== Segment start ==
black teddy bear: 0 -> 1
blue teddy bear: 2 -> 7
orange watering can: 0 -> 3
== Segment end ==
== Segment start ==
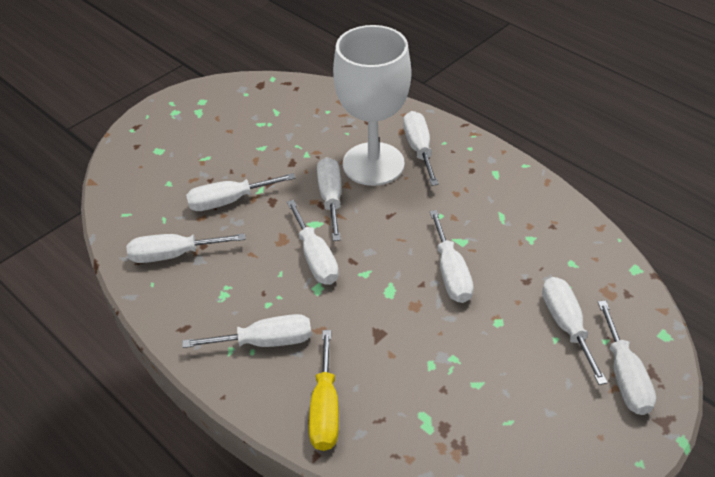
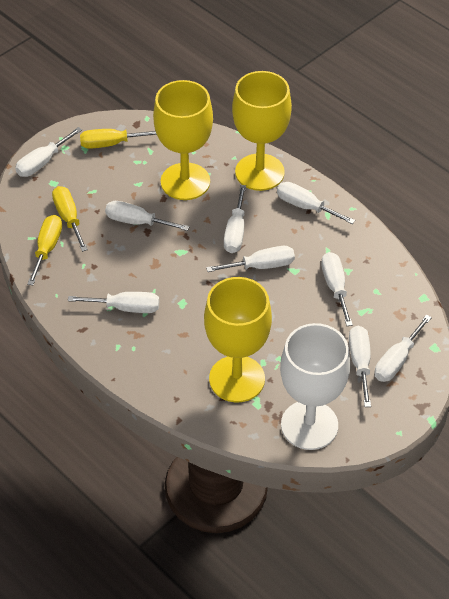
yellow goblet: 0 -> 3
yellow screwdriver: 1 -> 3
== Segment end ==
== Segment start ==
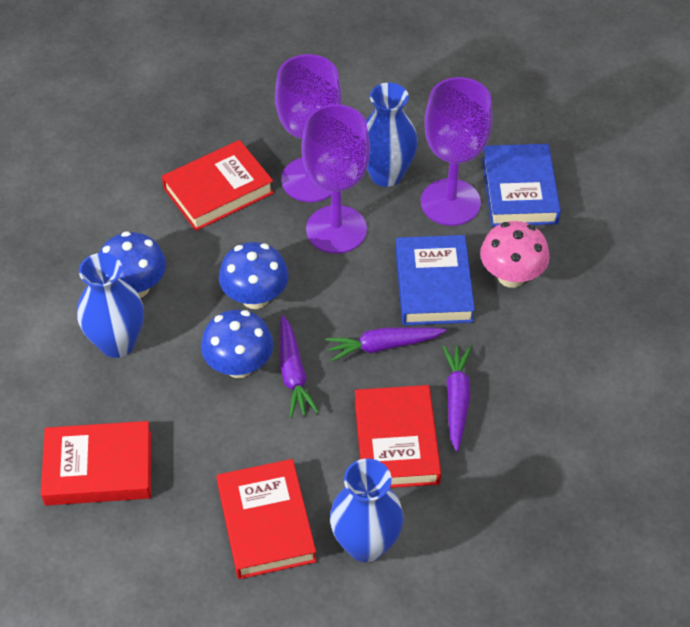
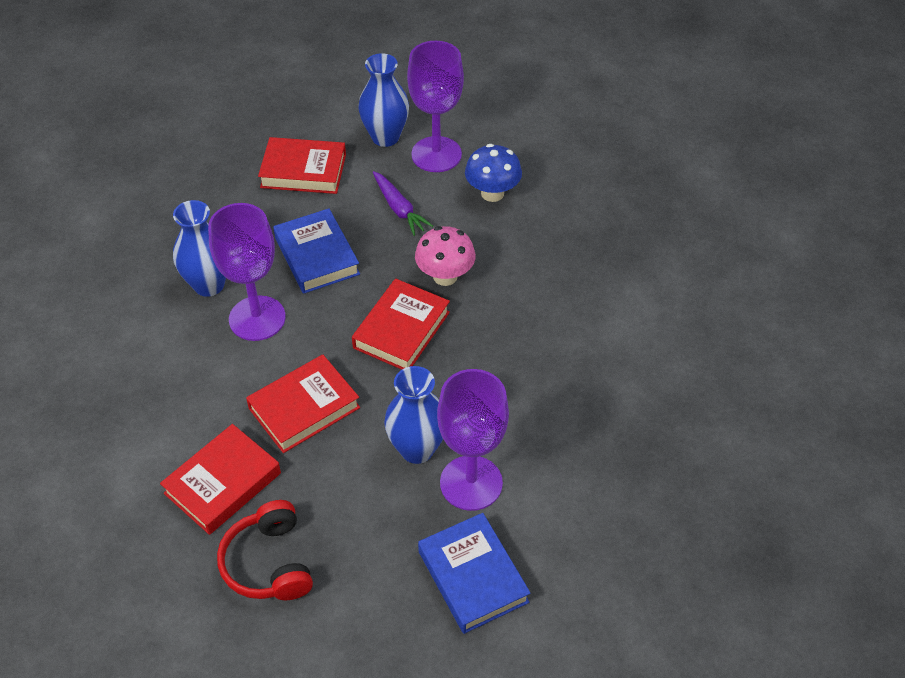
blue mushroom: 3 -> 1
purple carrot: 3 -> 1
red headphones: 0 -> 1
== Segment end ==
_Your goal_.
What you return must be the lines above that run from the line with "black teddy bear: 0 -> 1" to the line with "orange watering can: 0 -> 3", inclusive, each copied exactly.

_Solution to this problem_.
black teddy bear: 0 -> 1
blue teddy bear: 2 -> 7
orange watering can: 0 -> 3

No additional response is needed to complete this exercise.